==== RAW DATA

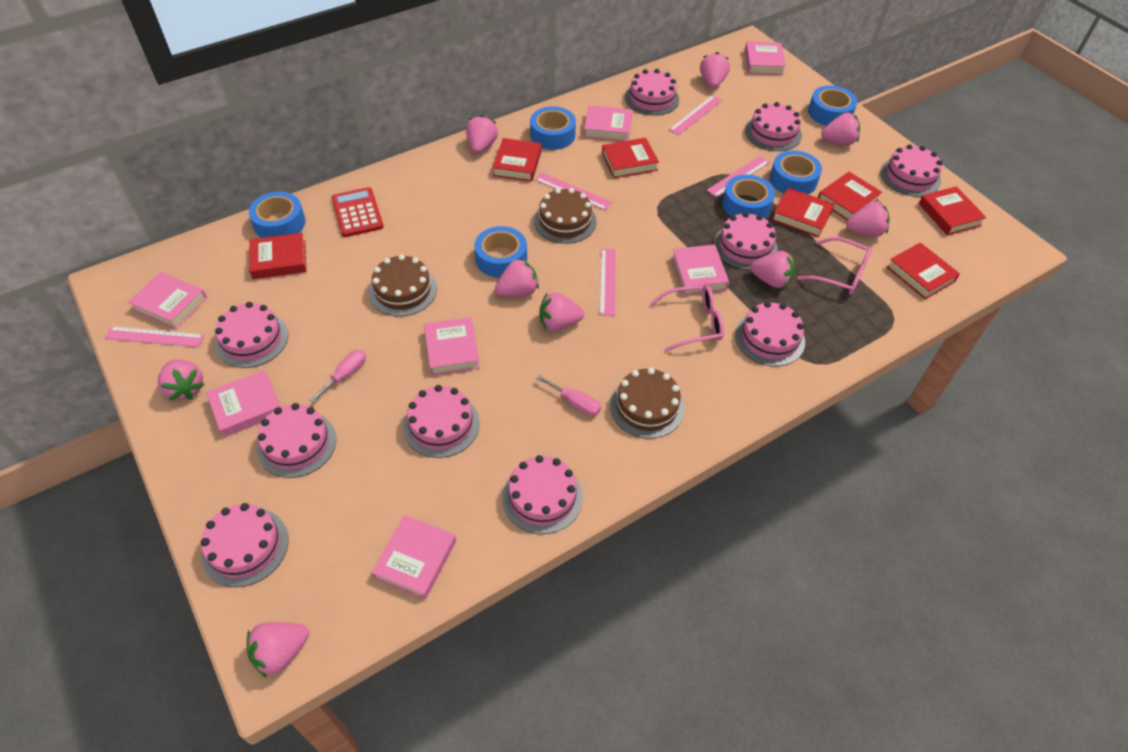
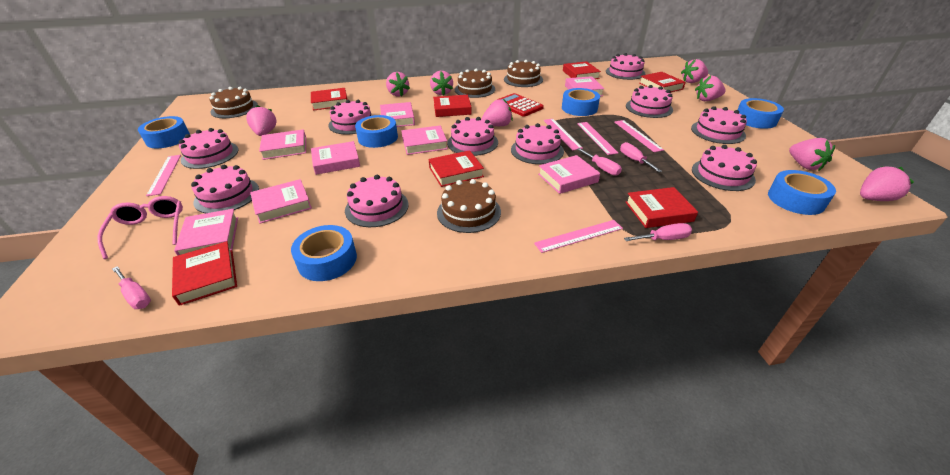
brown cake: 3 -> 4
pink book: 7 -> 8
pink glasses: 2 -> 1
pink screwdriver: 2 -> 4
pink strawberry: 9 -> 8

========

Using the entries above, return each line that includes the word "pink".

pink book: 7 -> 8
pink glasses: 2 -> 1
pink screwdriver: 2 -> 4
pink strawberry: 9 -> 8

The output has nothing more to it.